**Exercise instructions:**
Copy out exactly the lines from the one containing "C3: 2.2uF (plus" to the end of the records below, both included, and nothing else.

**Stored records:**
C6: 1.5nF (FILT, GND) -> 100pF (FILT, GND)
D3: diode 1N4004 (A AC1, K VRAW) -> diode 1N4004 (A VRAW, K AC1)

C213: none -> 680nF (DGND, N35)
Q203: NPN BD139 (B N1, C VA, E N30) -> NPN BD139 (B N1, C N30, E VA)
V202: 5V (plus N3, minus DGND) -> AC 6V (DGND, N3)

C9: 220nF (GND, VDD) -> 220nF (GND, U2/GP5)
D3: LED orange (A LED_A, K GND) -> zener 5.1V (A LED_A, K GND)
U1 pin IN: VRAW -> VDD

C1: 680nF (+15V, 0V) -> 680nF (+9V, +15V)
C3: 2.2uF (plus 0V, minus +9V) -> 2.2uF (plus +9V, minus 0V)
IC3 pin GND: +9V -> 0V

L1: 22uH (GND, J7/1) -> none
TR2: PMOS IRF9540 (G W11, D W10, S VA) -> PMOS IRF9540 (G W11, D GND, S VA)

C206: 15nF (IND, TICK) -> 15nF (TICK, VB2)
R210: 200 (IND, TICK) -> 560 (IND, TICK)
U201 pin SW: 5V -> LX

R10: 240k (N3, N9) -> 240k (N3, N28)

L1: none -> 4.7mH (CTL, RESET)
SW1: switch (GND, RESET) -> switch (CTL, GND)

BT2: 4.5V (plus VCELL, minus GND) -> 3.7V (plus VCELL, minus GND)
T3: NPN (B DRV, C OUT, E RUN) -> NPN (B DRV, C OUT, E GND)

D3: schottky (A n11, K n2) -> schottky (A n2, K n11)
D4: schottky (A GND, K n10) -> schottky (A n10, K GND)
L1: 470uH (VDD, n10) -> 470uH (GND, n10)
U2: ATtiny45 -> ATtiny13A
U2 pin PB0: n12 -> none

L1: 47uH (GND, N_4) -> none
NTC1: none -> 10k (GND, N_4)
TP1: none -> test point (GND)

**Solved exercise:**
C3: 2.2uF (plus 0V, minus +9V) -> 2.2uF (plus +9V, minus 0V)
IC3 pin GND: +9V -> 0V

L1: 22uH (GND, J7/1) -> none
TR2: PMOS IRF9540 (G W11, D W10, S VA) -> PMOS IRF9540 (G W11, D GND, S VA)

C206: 15nF (IND, TICK) -> 15nF (TICK, VB2)
R210: 200 (IND, TICK) -> 560 (IND, TICK)
U201 pin SW: 5V -> LX

R10: 240k (N3, N9) -> 240k (N3, N28)

L1: none -> 4.7mH (CTL, RESET)
SW1: switch (GND, RESET) -> switch (CTL, GND)

BT2: 4.5V (plus VCELL, minus GND) -> 3.7V (plus VCELL, minus GND)
T3: NPN (B DRV, C OUT, E RUN) -> NPN (B DRV, C OUT, E GND)

D3: schottky (A n11, K n2) -> schottky (A n2, K n11)
D4: schottky (A GND, K n10) -> schottky (A n10, K GND)
L1: 470uH (VDD, n10) -> 470uH (GND, n10)
U2: ATtiny45 -> ATtiny13A
U2 pin PB0: n12 -> none

L1: 47uH (GND, N_4) -> none
NTC1: none -> 10k (GND, N_4)
TP1: none -> test point (GND)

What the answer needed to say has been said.